• Provided information:
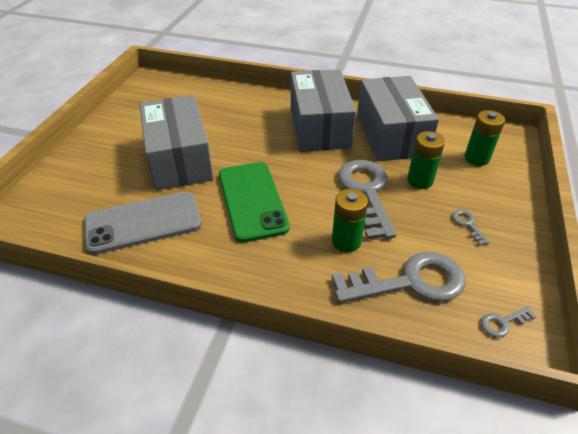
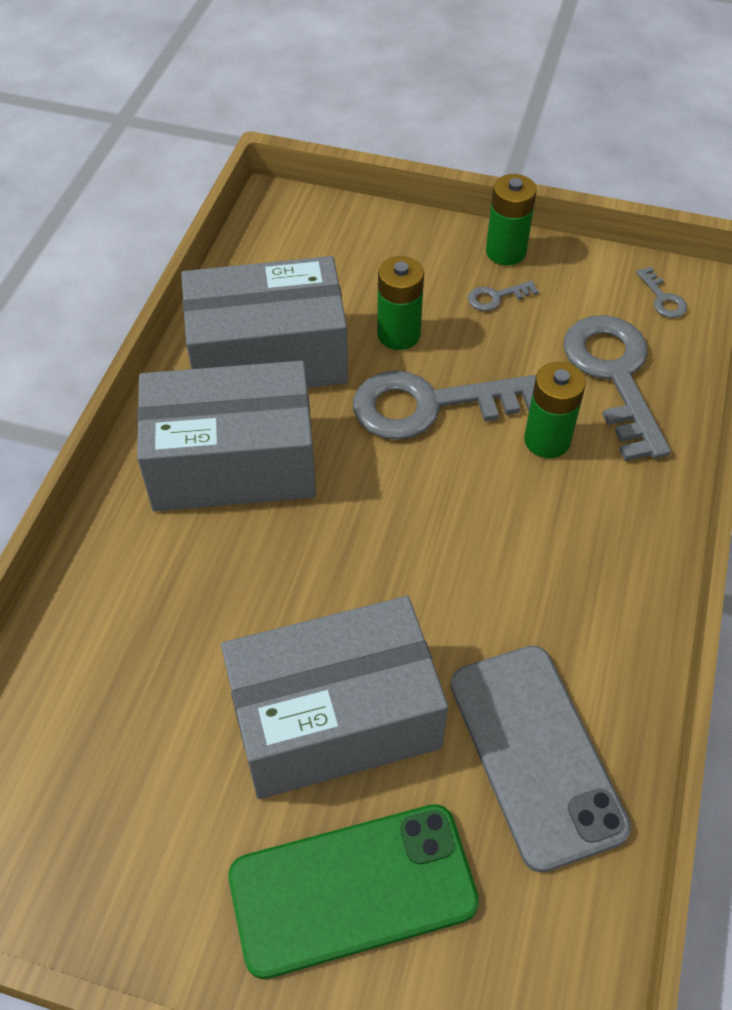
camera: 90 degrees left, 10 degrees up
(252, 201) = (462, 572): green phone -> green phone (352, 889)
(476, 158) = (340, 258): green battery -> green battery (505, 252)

...

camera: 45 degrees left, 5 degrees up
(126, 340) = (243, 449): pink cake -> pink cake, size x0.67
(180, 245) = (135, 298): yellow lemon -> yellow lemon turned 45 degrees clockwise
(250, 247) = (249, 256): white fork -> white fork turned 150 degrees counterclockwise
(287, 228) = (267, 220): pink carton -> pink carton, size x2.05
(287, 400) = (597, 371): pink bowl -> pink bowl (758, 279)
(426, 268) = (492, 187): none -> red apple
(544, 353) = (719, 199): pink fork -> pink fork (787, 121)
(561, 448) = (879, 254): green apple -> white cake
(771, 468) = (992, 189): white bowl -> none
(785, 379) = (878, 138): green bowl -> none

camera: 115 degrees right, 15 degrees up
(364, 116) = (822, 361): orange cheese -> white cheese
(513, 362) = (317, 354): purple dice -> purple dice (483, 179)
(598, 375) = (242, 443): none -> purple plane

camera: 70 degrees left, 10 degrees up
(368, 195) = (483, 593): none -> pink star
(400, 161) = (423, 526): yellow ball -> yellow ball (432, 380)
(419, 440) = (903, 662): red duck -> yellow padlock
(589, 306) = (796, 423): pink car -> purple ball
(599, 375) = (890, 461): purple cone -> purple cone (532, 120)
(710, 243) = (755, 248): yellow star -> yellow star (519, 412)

• Requirement: The lines above from the one with "camera: 90 degrees left, 10 degrees up" through the one with "(476, 158) = (340, 258): green" are to be duplicated exactly, ends included, with nothing added.

• Result:
camera: 90 degrees left, 10 degrees up
(252, 201) = (462, 572): green phone -> green phone (352, 889)
(476, 158) = (340, 258): green battery -> green battery (505, 252)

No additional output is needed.